## WHAT IS BEING ASKED
Retype all the records below exactly as they are, with no image carried over.

★ ★ ★ ★ ★ ★ ★

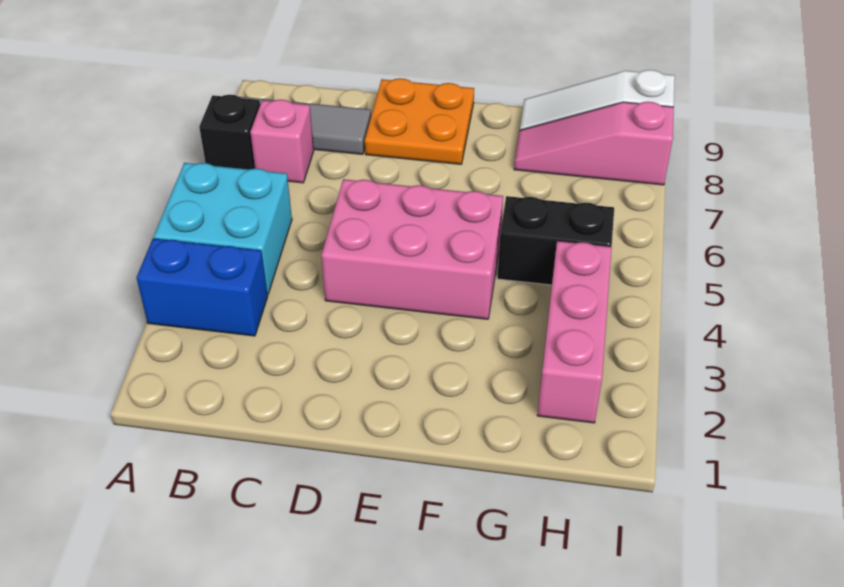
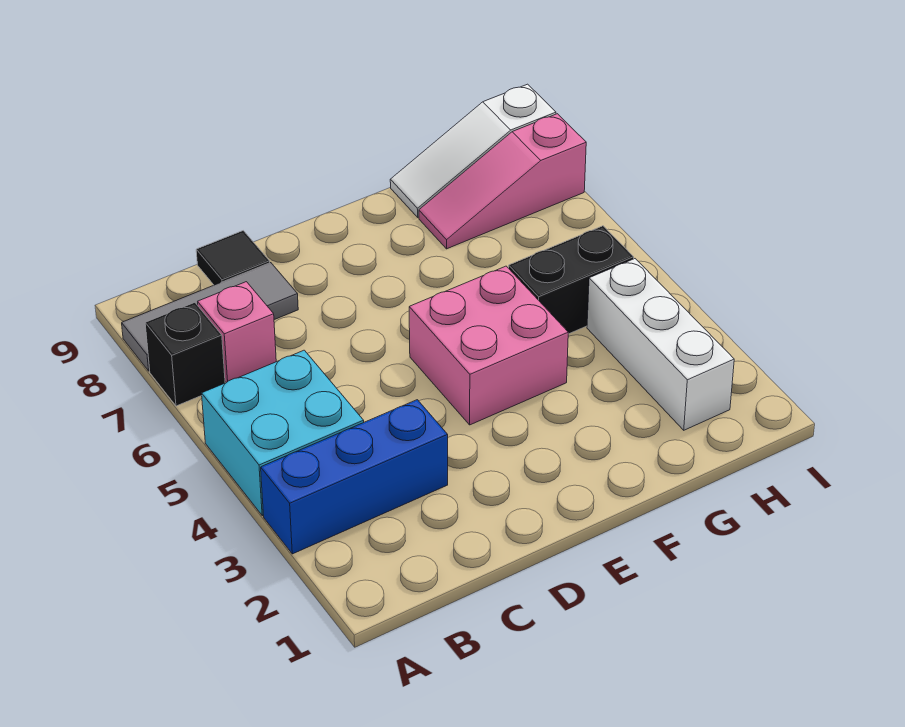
blue brick A3:B3 level 1 -> blue brick A3:C3 level 1
none -> black tile C9 level 1
pink brick D4:F5 level 1 -> pink brick E4:F5 level 1
orange plate D8:E9 level 1 -> none
pink brick H2:H4 level 1 -> white brick H2:H4 level 1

★ ★ ★ ★ ★ ★ ★

## FINISHED EXERCISE
blue brick A3:B3 level 1 -> blue brick A3:C3 level 1
none -> black tile C9 level 1
pink brick D4:F5 level 1 -> pink brick E4:F5 level 1
orange plate D8:E9 level 1 -> none
pink brick H2:H4 level 1 -> white brick H2:H4 level 1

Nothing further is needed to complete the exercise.